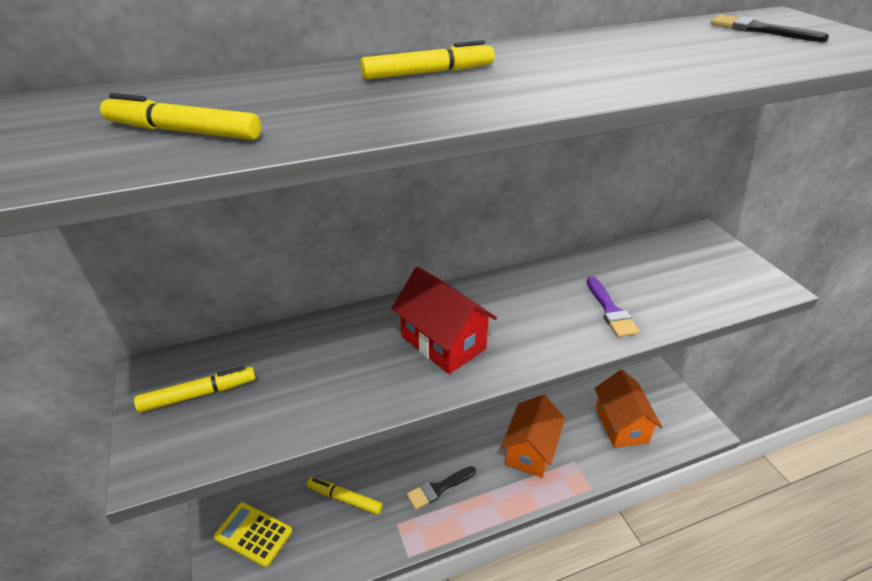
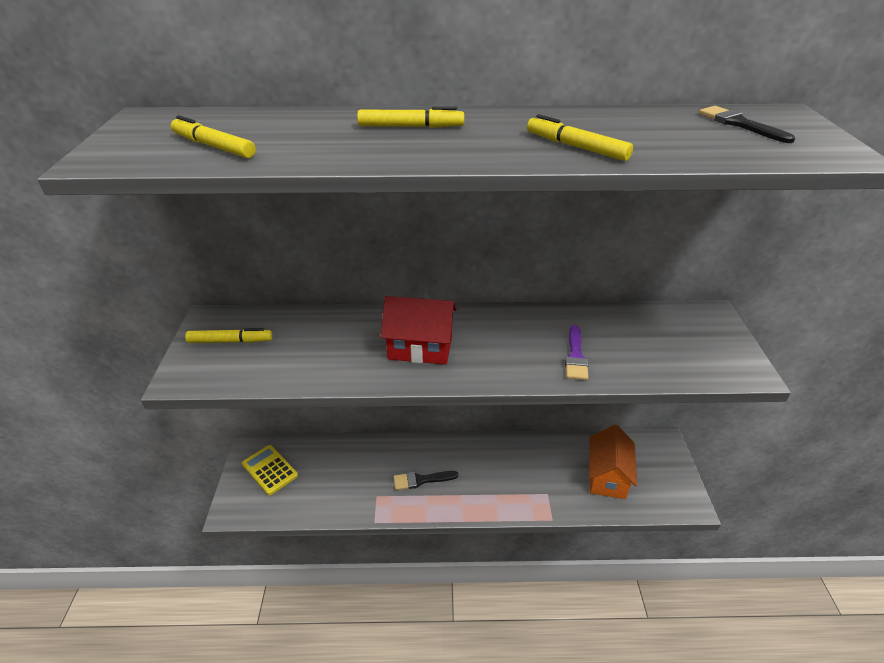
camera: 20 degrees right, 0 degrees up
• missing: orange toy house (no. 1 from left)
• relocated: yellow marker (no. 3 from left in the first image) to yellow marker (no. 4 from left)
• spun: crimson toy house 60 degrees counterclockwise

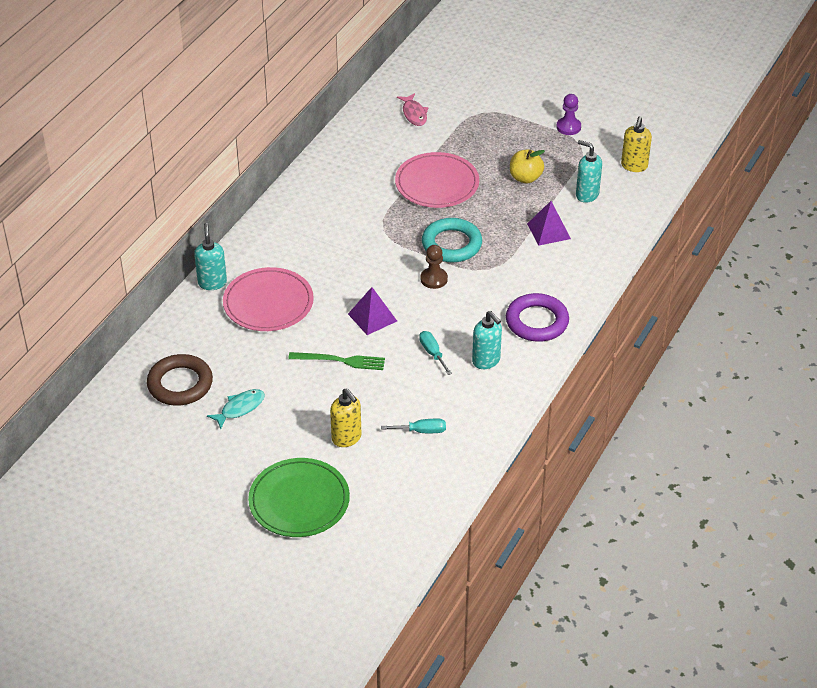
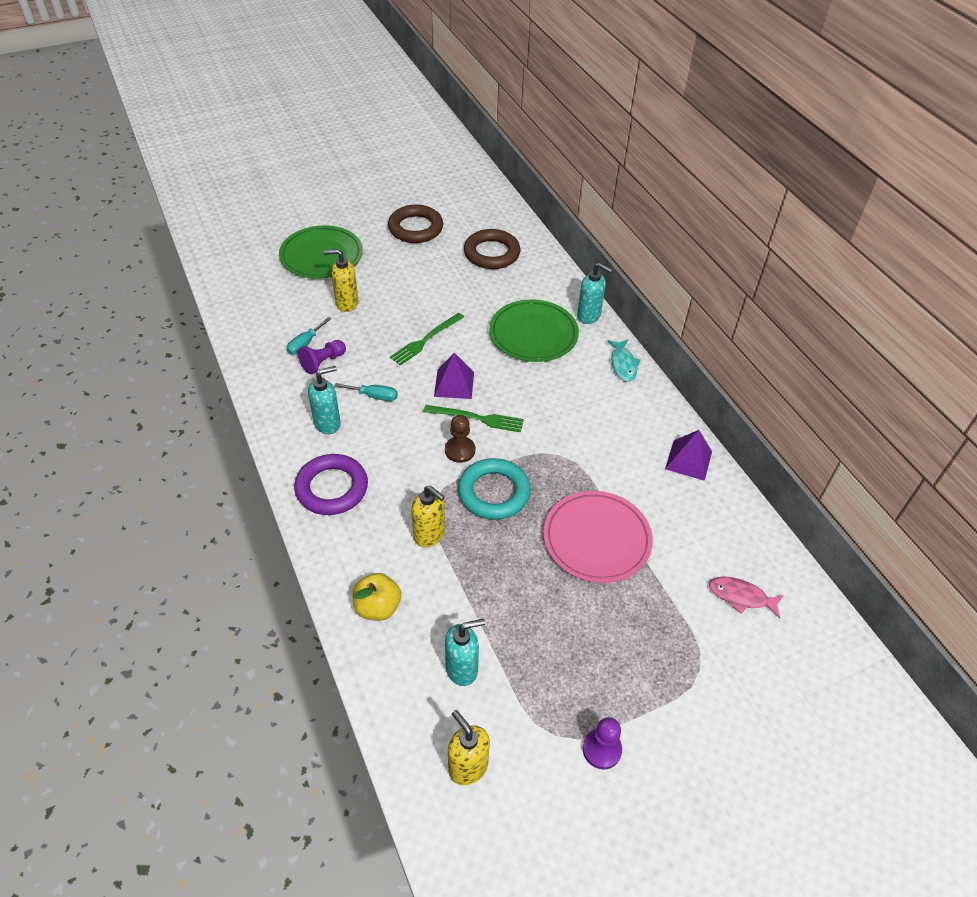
camera: 125 degrees right, 5 degrees up
• appeared: violet pawn (no. 1 from left)
• appeared: russet torus (no. 1 from left)
• appeared: yellow soap pump (no. 2 from left)
• appeared: emerald fork (no. 2 from left)
• relocated: aqua fish
• relocated: yellow apple
• relocated: violet pyramid shape (no. 2 from left)
• colour: pink dinner plate (no. 1 from left) to emerald dinner plate (no. 2 from left)
• spun: aqua soap pump (no. 2 from left in the first image) 150 degrees clockwise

++++++++++

## Task instructions:
Copy out all the entries exactly. Images stay out of the copy.

## Result of this task:
camera: 20 degrees right, 0 degrees up
• missing: orange toy house (no. 1 from left)
• relocated: yellow marker (no. 3 from left in the first image) to yellow marker (no. 4 from left)
• spun: crimson toy house 60 degrees counterclockwise

camera: 125 degrees right, 5 degrees up
• appeared: violet pawn (no. 1 from left)
• appeared: russet torus (no. 1 from left)
• appeared: yellow soap pump (no. 2 from left)
• appeared: emerald fork (no. 2 from left)
• relocated: aqua fish
• relocated: yellow apple
• relocated: violet pyramid shape (no. 2 from left)
• colour: pink dinner plate (no. 1 from left) to emerald dinner plate (no. 2 from left)
• spun: aqua soap pump (no. 2 from left in the first image) 150 degrees clockwise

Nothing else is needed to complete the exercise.